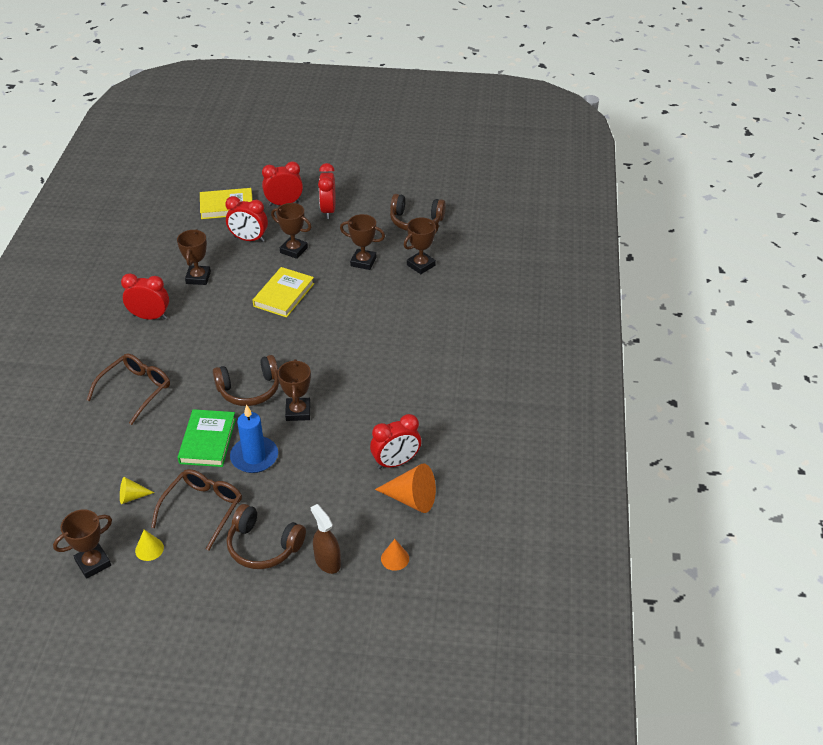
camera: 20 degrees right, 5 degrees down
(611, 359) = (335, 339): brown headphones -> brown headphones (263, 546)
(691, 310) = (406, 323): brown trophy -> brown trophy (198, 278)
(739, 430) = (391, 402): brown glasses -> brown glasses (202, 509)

* * *

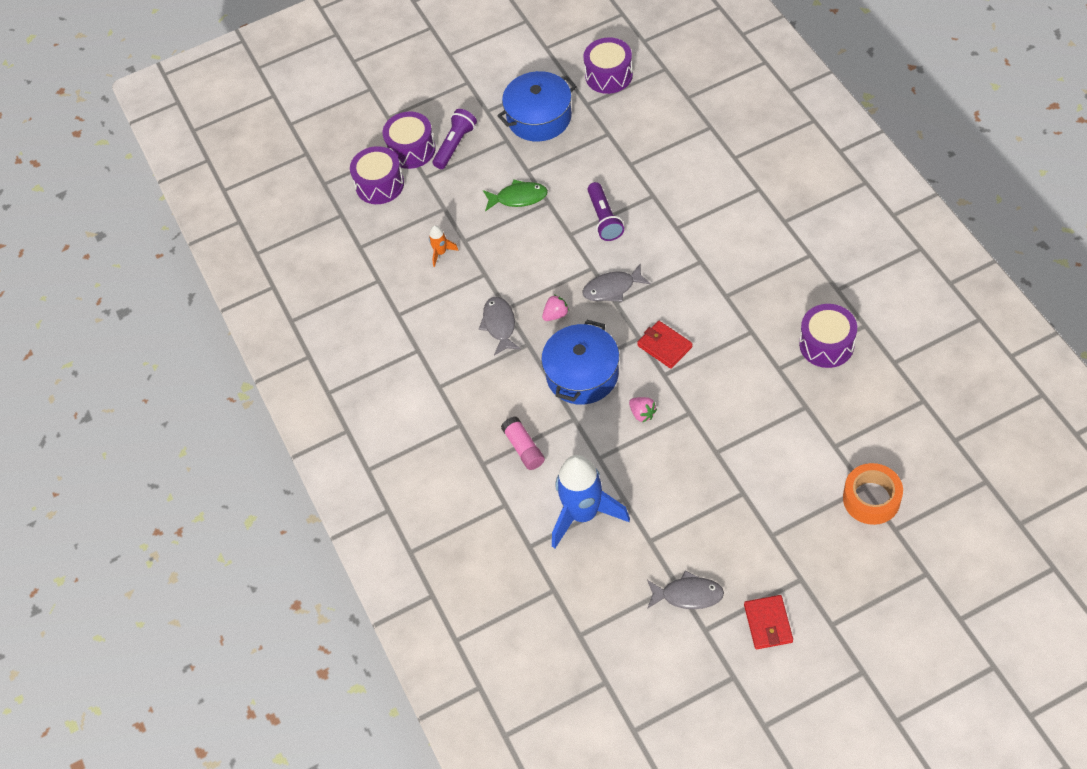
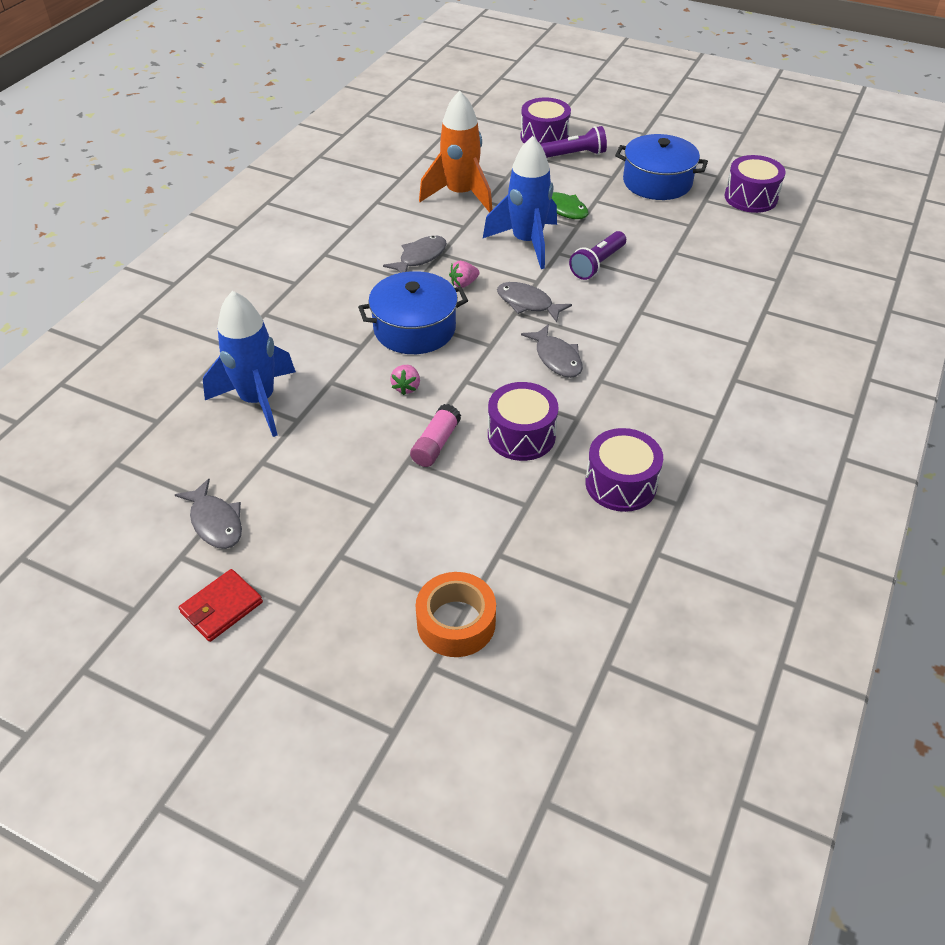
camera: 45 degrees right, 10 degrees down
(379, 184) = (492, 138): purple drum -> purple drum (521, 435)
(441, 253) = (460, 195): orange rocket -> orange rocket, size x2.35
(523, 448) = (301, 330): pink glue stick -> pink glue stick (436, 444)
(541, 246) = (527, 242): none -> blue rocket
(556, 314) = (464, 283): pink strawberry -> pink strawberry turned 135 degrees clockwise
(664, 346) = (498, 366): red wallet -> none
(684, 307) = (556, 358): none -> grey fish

* _Problem description_
The lines above from the one containing "(611, 359) = (335, 339): brown" through the one containing "(739, 430) = (391, 402): brown" are to be set down exactly, and no others.

* _Answer to this exercise_
(611, 359) = (335, 339): brown headphones -> brown headphones (263, 546)
(691, 310) = (406, 323): brown trophy -> brown trophy (198, 278)
(739, 430) = (391, 402): brown glasses -> brown glasses (202, 509)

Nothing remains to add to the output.